(Extracted records)
'''
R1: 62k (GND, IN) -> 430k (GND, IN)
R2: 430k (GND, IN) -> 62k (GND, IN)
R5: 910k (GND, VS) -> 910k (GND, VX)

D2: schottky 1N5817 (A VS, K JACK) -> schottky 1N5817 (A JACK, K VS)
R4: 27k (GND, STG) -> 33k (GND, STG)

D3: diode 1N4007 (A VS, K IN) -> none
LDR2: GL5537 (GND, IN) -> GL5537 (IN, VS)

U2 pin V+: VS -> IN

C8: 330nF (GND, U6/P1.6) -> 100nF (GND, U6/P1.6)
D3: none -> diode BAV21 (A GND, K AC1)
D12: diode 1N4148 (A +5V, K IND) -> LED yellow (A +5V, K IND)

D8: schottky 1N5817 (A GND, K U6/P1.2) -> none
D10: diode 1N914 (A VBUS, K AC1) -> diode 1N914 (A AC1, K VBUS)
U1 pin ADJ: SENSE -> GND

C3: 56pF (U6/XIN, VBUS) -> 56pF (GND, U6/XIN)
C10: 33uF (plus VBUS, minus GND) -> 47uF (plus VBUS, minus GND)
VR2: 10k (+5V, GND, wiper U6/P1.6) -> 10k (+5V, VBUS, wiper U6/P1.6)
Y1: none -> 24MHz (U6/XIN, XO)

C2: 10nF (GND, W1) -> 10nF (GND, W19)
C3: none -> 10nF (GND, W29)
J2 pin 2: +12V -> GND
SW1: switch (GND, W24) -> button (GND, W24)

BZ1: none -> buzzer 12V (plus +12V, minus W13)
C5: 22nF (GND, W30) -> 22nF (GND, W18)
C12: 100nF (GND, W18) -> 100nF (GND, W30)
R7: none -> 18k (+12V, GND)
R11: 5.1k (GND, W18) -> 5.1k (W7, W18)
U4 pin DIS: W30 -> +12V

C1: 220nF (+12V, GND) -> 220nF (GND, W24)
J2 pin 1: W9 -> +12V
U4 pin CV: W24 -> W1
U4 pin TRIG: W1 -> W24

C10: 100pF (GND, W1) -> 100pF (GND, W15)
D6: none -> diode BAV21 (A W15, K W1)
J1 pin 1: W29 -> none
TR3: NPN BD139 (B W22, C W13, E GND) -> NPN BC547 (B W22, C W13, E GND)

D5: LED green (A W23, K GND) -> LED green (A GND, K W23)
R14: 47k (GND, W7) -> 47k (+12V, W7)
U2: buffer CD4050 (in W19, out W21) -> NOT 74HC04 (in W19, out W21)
'''
Final part of the records: return the line that contains "U4 pin TRIG: W1 -> W24" and every line after it, exactly, with no other lines added.

U4 pin TRIG: W1 -> W24

C10: 100pF (GND, W1) -> 100pF (GND, W15)
D6: none -> diode BAV21 (A W15, K W1)
J1 pin 1: W29 -> none
TR3: NPN BD139 (B W22, C W13, E GND) -> NPN BC547 (B W22, C W13, E GND)

D5: LED green (A W23, K GND) -> LED green (A GND, K W23)
R14: 47k (GND, W7) -> 47k (+12V, W7)
U2: buffer CD4050 (in W19, out W21) -> NOT 74HC04 (in W19, out W21)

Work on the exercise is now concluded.